DATA EXTRACTS
※

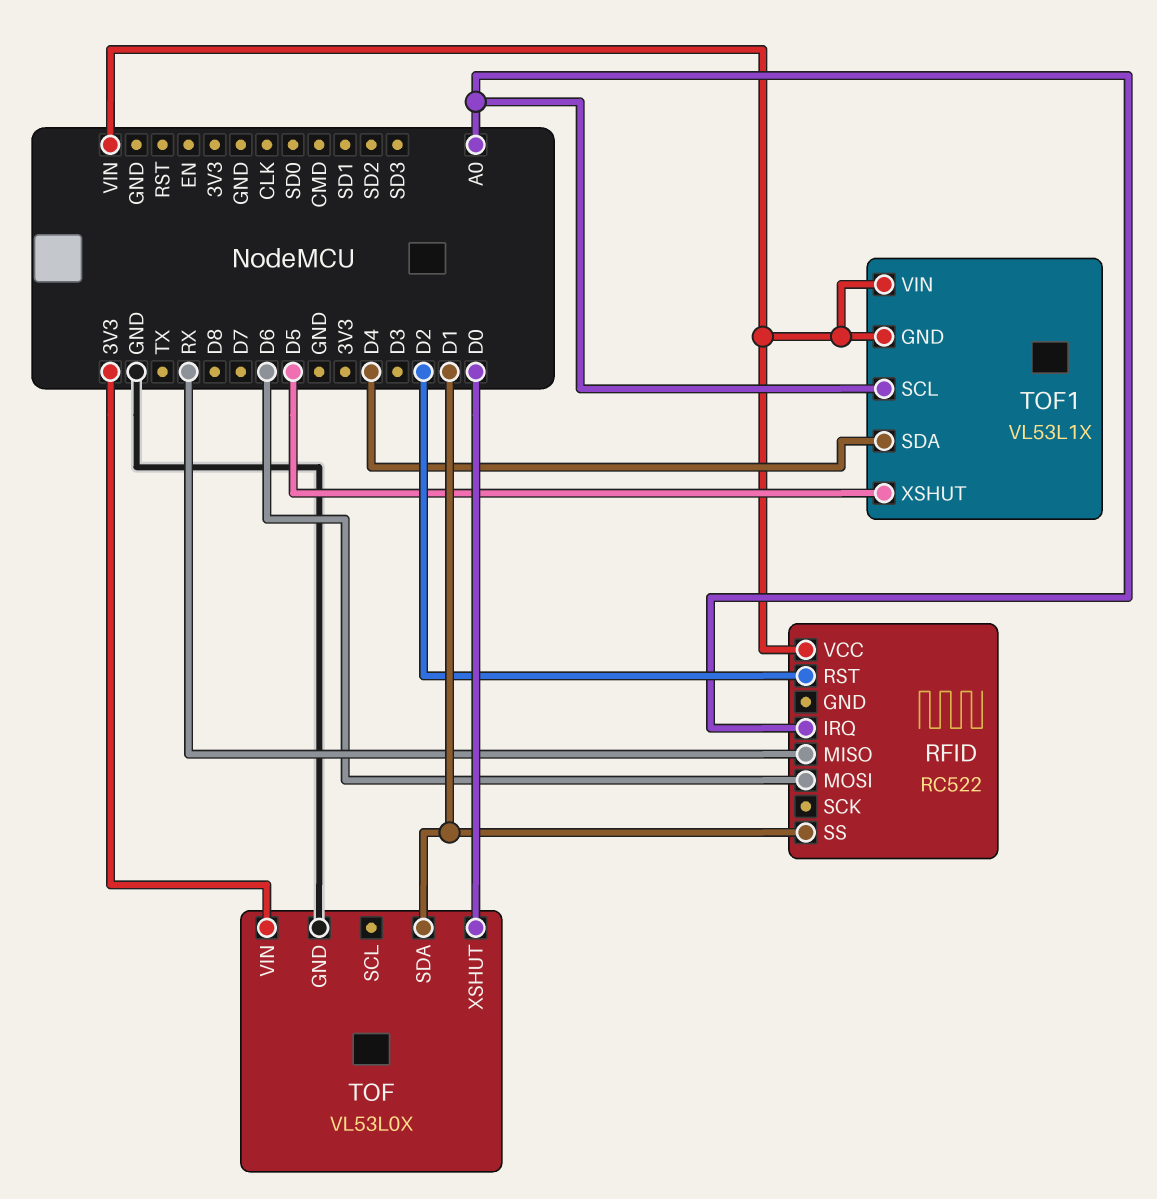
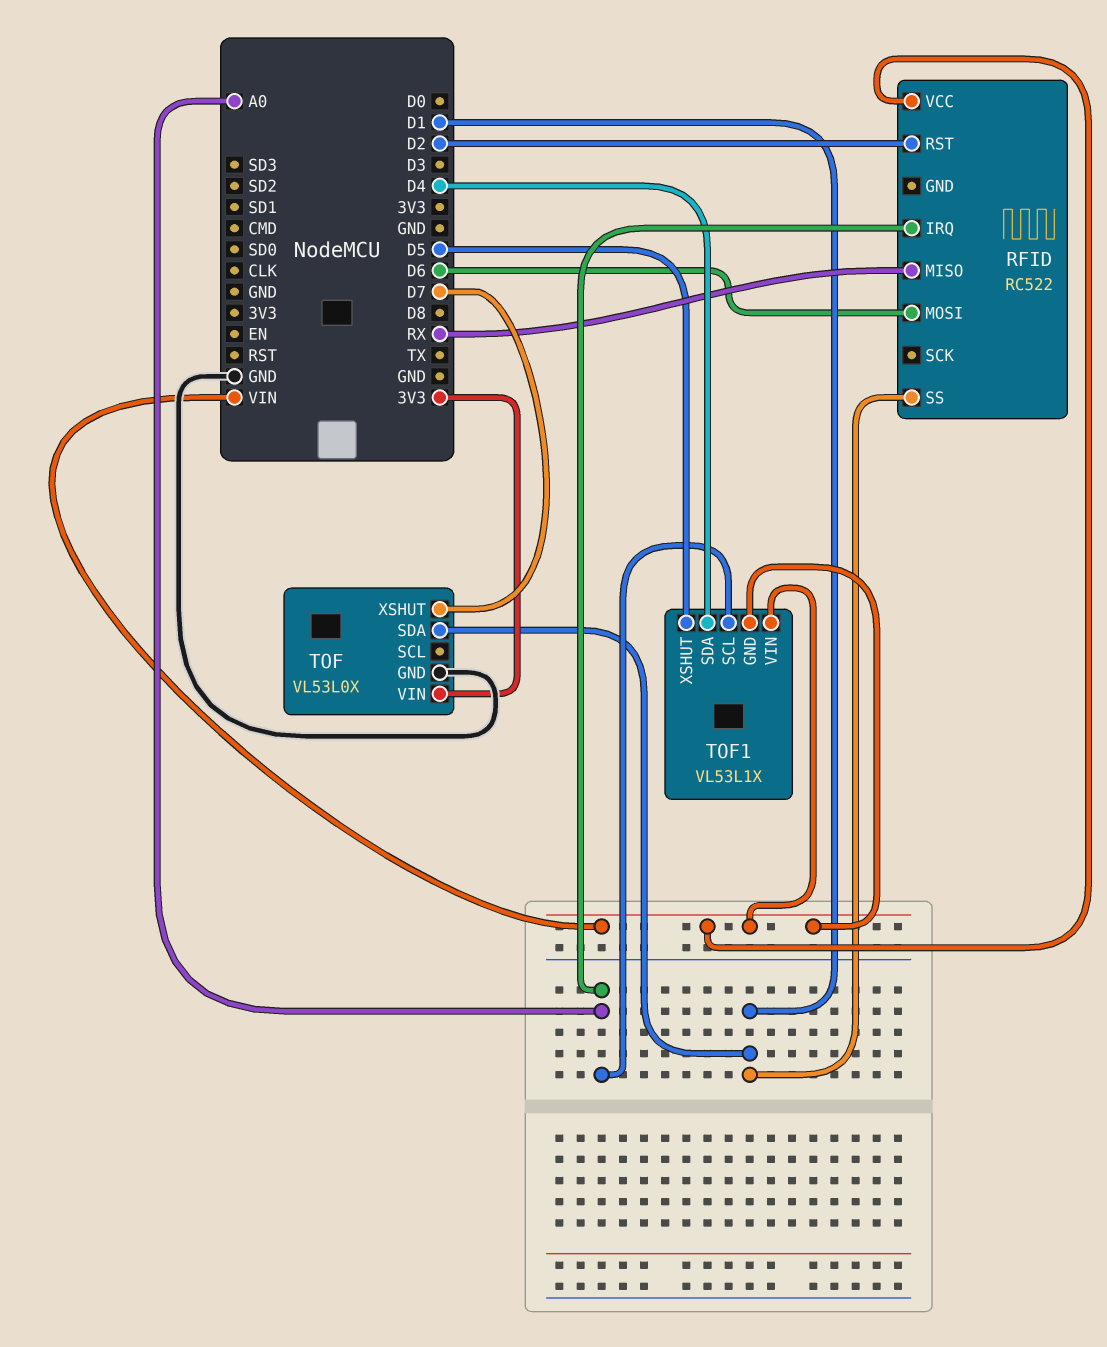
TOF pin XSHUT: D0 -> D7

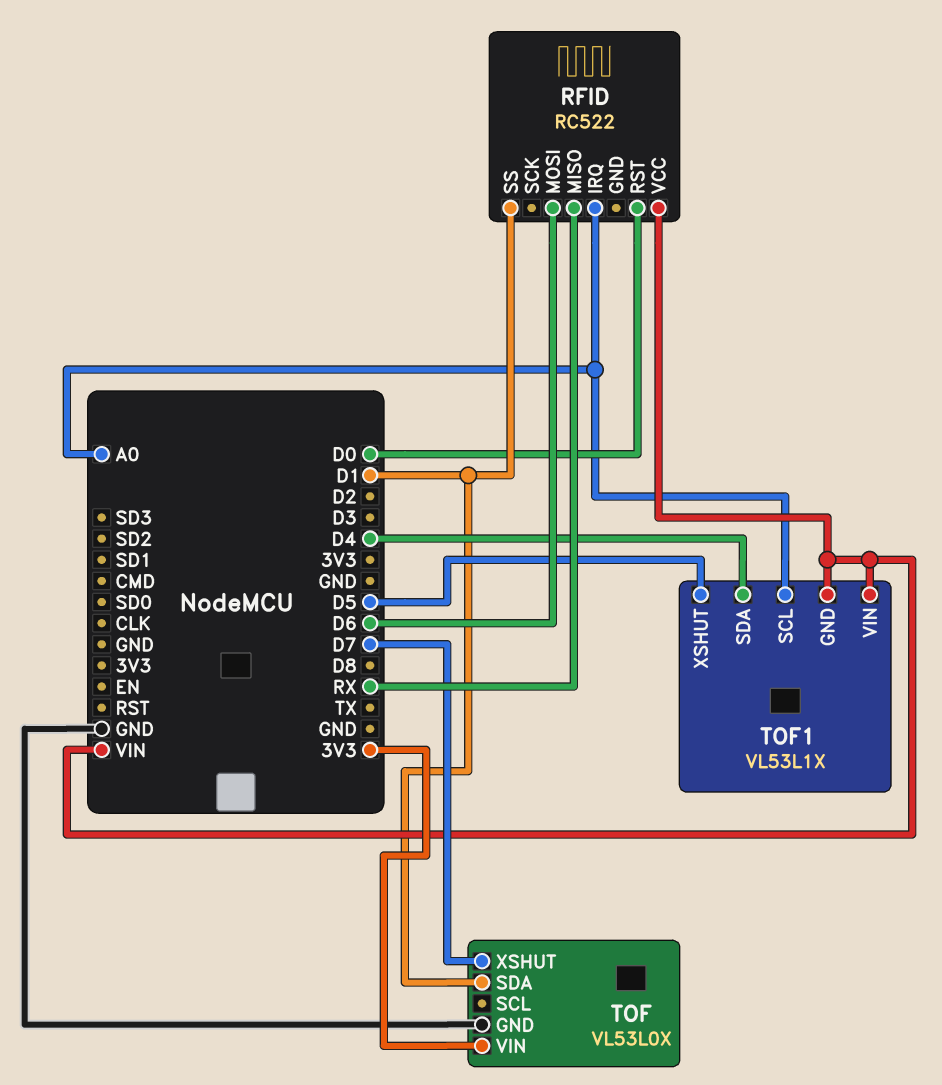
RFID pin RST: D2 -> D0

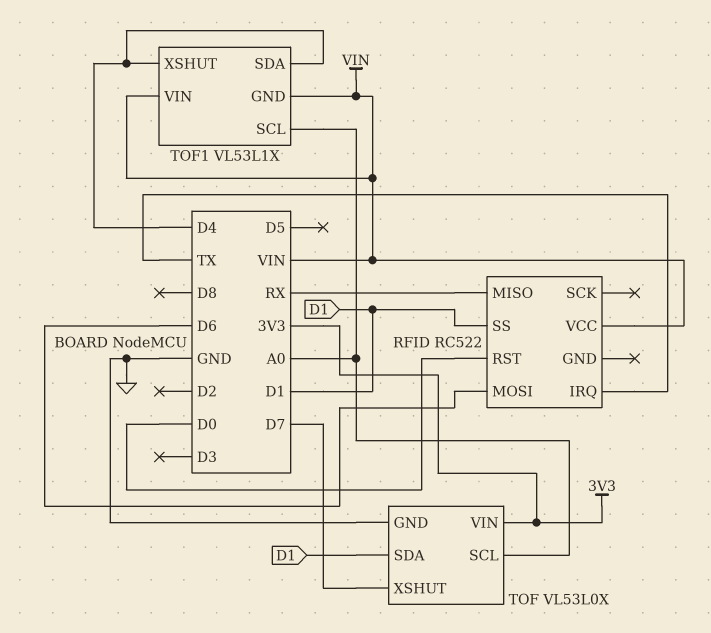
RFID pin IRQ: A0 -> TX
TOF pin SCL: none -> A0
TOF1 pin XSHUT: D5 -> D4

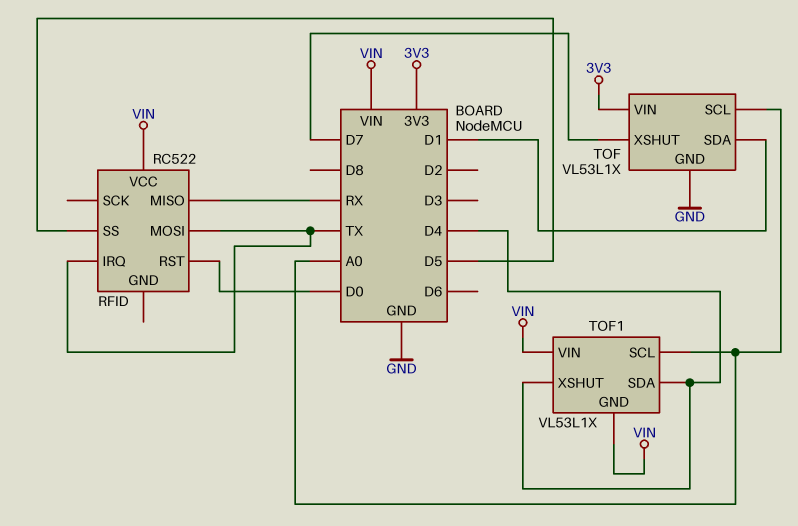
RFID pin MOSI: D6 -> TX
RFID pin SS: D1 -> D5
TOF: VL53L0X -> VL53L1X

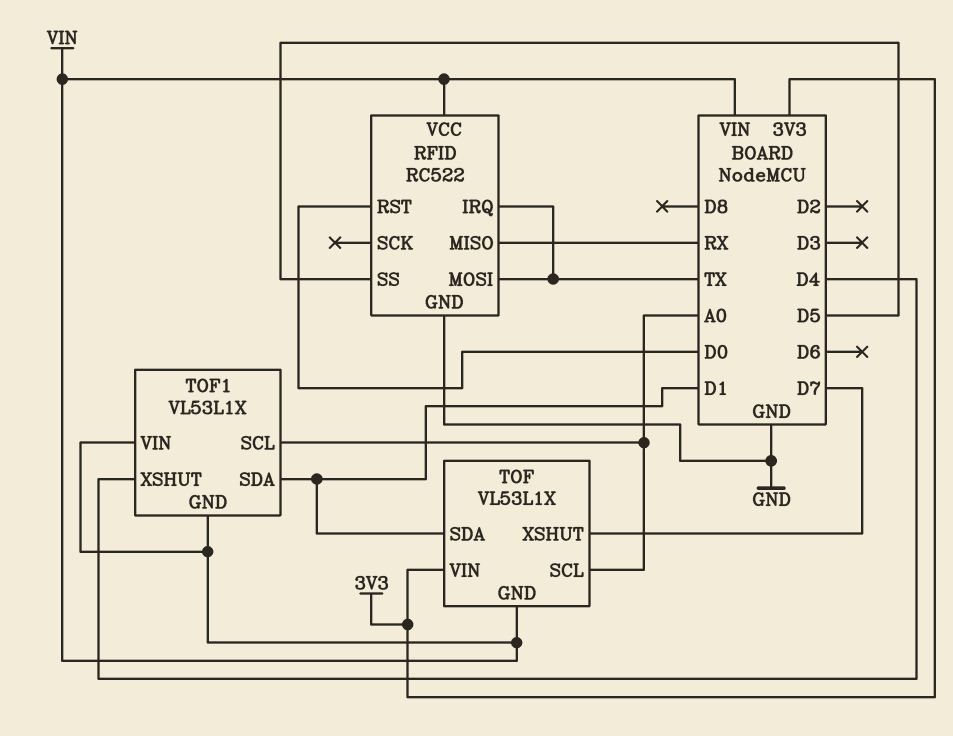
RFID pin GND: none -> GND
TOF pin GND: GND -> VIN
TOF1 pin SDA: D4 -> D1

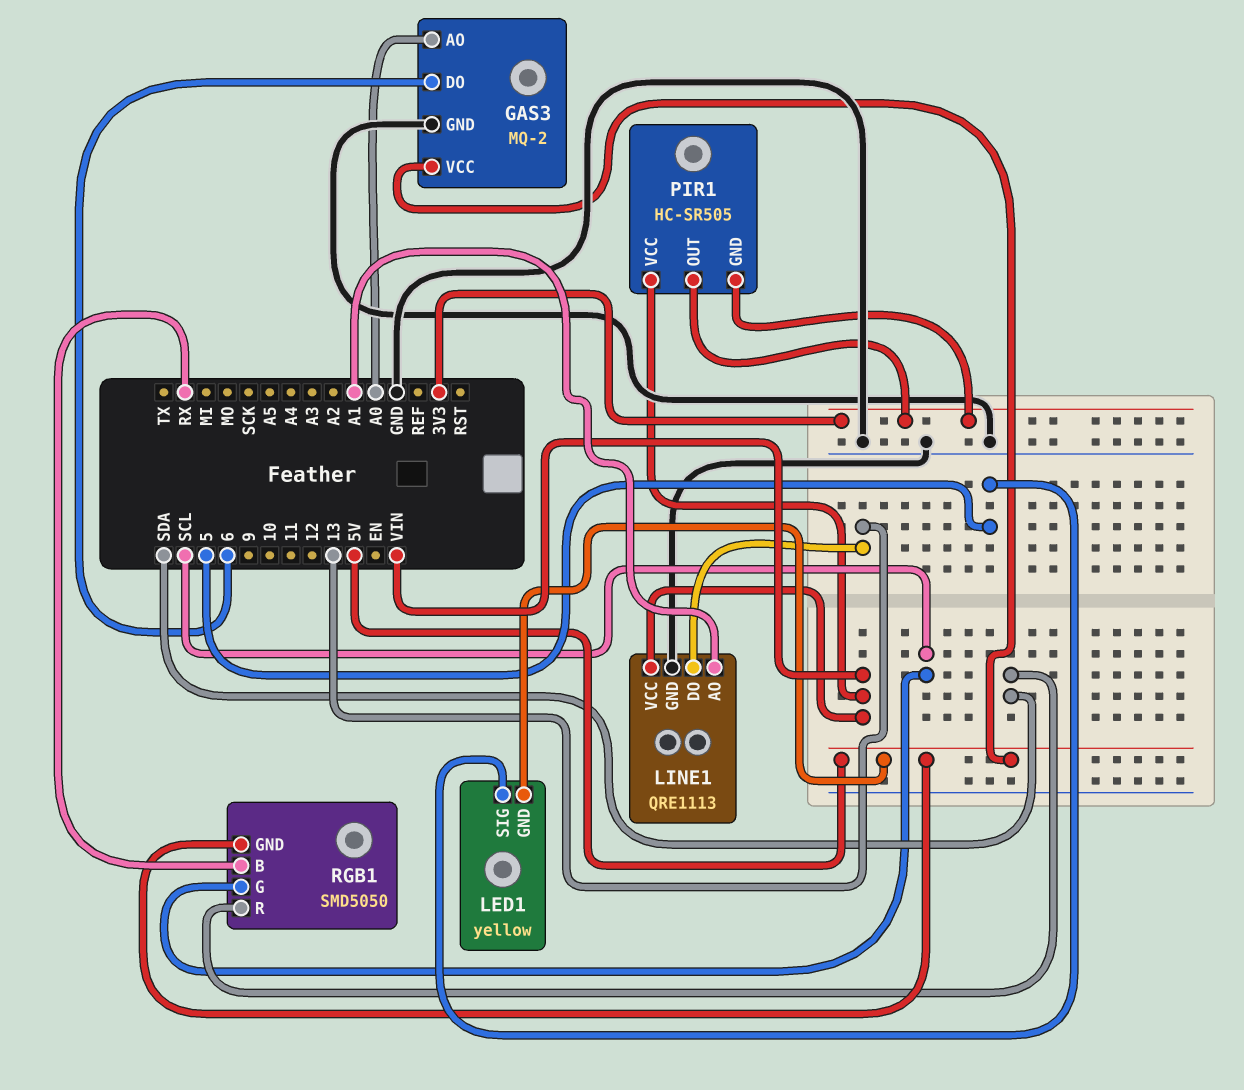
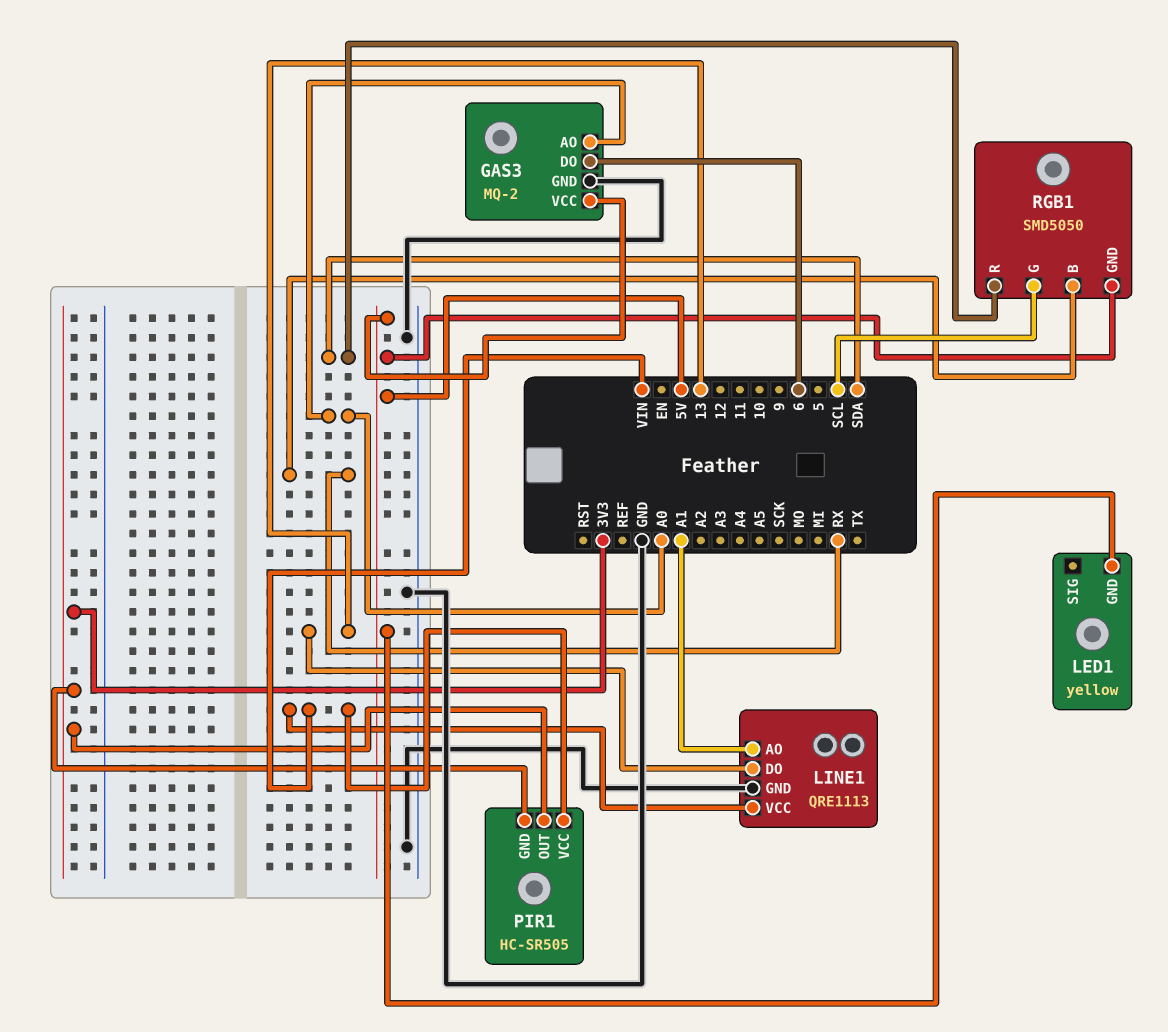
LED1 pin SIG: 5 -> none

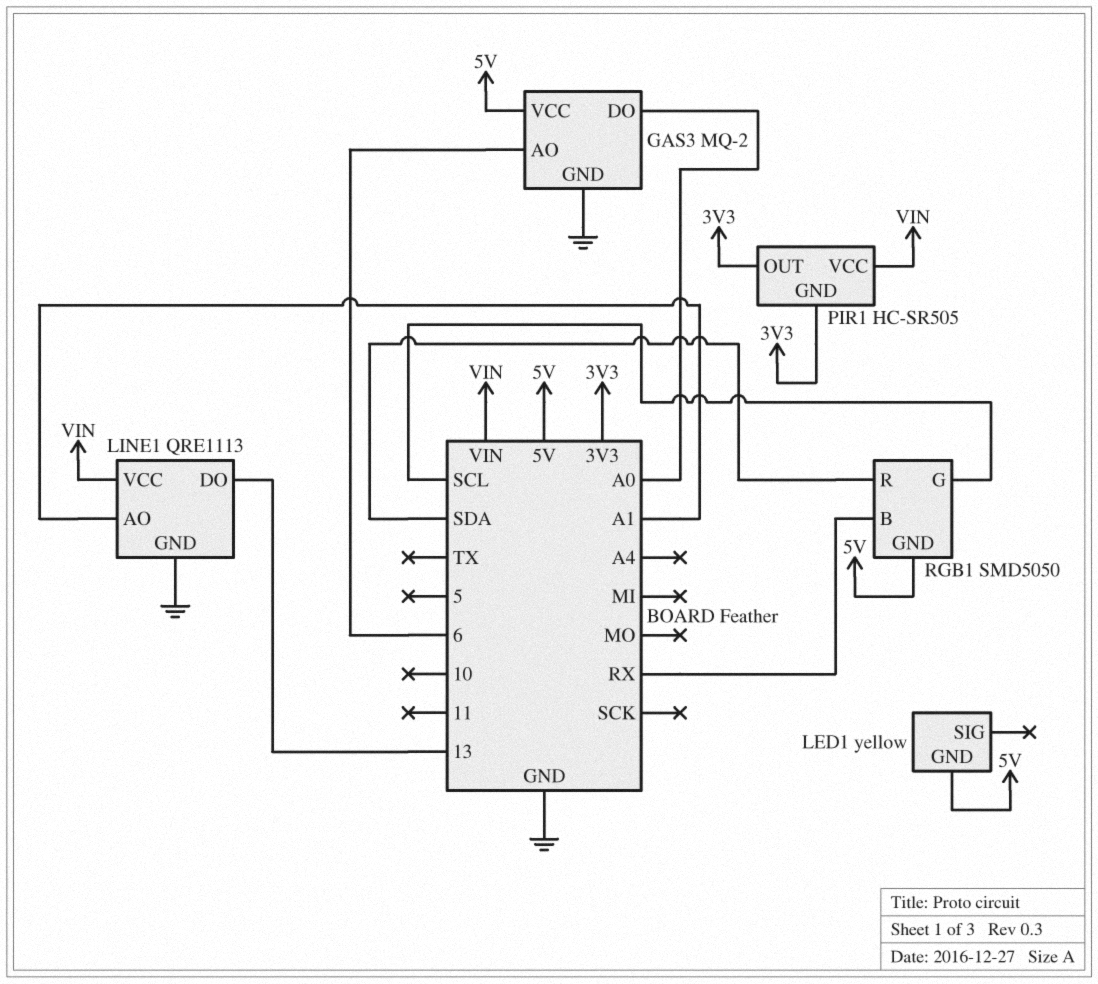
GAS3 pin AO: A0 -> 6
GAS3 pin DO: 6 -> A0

※

EXERCISE DIRECTIONS
Using the records above, copy every line that has the word "none" in it.

TASK OUTPUT
TOF pin SCL: none -> A0
RFID pin GND: none -> GND
LED1 pin SIG: 5 -> none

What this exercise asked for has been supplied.